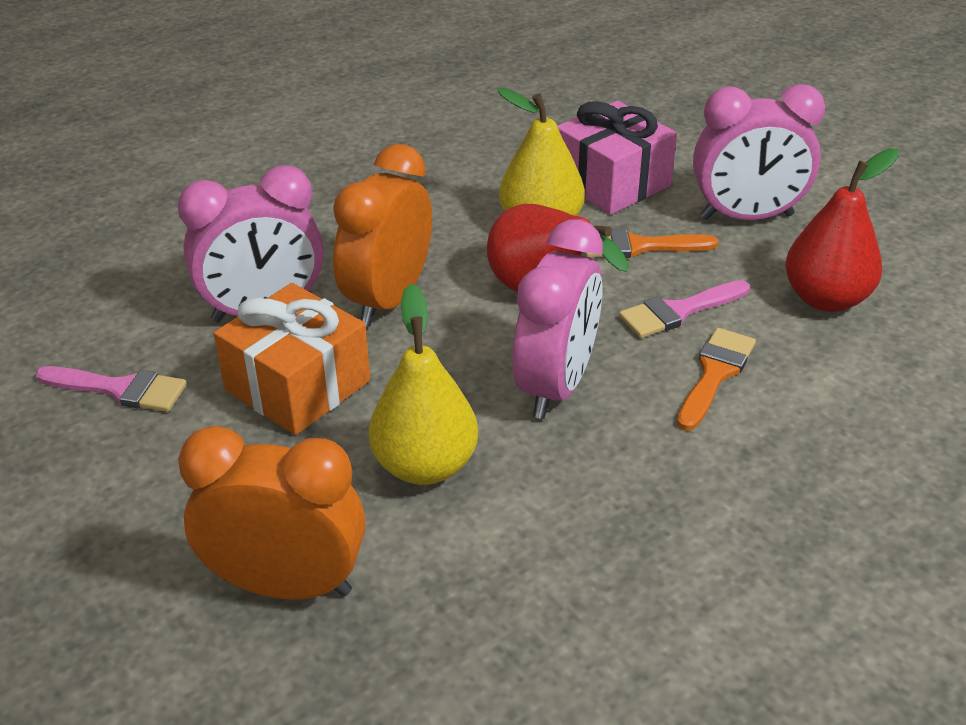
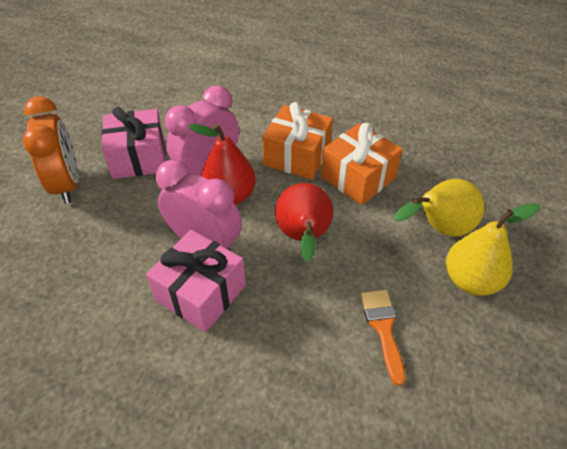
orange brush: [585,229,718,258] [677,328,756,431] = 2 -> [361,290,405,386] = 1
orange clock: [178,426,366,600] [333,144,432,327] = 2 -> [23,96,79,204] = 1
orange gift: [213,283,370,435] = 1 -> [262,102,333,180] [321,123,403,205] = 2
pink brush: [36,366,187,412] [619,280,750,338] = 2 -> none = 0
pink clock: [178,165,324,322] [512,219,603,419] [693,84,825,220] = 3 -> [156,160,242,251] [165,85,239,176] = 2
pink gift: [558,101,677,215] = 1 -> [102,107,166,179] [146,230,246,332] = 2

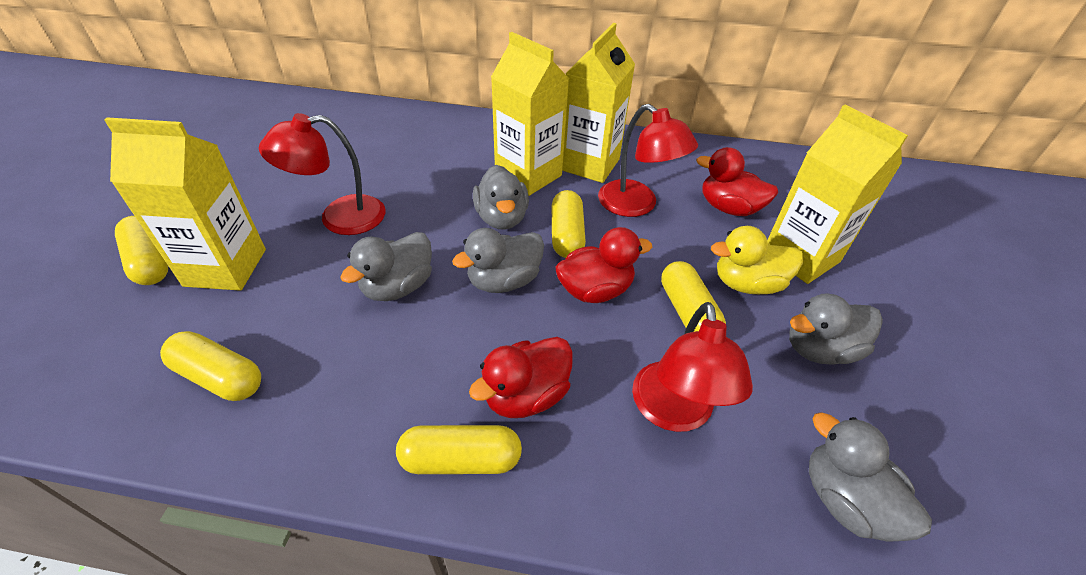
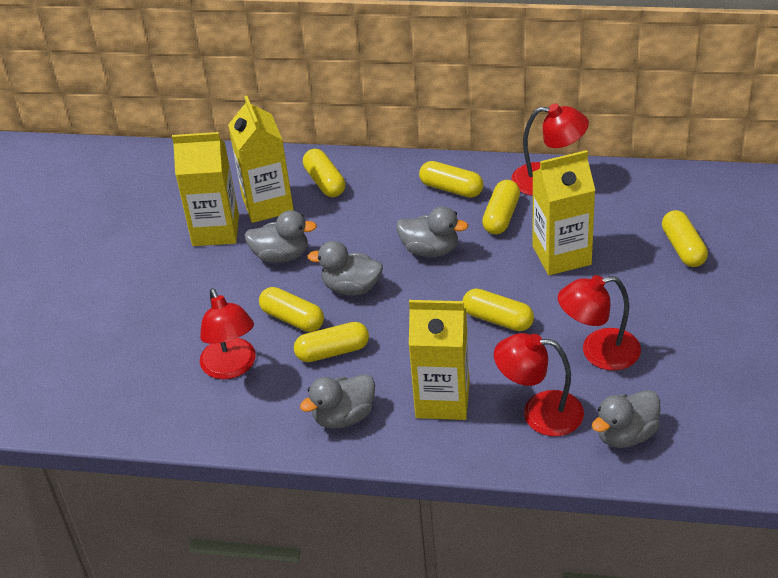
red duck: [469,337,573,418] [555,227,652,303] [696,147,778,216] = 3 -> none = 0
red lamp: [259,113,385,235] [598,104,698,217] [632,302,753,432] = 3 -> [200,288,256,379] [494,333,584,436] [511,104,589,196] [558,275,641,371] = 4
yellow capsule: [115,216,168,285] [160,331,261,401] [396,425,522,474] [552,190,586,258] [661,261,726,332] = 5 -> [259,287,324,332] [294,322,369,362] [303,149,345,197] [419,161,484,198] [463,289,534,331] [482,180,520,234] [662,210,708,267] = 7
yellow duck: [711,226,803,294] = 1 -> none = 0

### ABOUT THIS TASK
Pull each line holding "orange" out of the listing.

### EXPECTED OUTPUT
orange brush: [585,229,718,258] [677,328,756,431] = 2 -> [361,290,405,386] = 1
orange clock: [178,426,366,600] [333,144,432,327] = 2 -> [23,96,79,204] = 1
orange gift: [213,283,370,435] = 1 -> [262,102,333,180] [321,123,403,205] = 2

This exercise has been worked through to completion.